[Stored items]
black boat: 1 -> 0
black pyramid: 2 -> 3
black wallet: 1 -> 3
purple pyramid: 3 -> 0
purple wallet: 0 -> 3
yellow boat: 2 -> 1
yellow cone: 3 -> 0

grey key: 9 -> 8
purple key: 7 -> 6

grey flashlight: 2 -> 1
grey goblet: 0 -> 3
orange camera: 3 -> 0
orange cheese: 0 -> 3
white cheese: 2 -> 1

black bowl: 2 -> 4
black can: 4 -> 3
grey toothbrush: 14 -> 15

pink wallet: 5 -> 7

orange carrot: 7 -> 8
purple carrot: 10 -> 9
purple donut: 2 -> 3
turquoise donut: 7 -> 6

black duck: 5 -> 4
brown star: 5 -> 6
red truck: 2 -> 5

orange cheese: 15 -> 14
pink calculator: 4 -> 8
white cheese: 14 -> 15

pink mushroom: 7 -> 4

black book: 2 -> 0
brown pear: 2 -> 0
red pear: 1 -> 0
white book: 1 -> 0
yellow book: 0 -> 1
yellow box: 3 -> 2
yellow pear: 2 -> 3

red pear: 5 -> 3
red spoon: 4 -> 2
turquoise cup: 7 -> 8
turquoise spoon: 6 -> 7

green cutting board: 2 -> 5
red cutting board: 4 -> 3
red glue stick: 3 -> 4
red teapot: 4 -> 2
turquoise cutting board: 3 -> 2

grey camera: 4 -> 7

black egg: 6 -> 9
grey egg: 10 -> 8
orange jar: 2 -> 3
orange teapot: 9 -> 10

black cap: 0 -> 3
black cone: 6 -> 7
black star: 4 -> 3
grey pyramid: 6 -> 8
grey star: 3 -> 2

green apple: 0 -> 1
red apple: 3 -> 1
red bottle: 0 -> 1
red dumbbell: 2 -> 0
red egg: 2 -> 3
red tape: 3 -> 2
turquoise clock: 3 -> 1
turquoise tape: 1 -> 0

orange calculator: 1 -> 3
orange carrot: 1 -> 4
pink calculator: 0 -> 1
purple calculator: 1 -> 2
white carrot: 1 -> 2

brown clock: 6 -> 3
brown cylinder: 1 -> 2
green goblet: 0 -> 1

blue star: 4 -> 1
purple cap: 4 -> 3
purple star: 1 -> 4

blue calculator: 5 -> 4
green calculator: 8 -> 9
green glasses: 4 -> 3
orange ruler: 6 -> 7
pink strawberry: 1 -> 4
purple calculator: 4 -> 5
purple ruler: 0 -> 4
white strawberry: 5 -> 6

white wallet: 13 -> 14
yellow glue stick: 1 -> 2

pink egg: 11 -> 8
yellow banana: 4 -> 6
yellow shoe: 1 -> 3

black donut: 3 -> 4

* ABOUT THIS EXERCISE *
Answer with one number: how many lines of the entries above include the word "black".

* RESULT FOR THIS EXERCISE *
12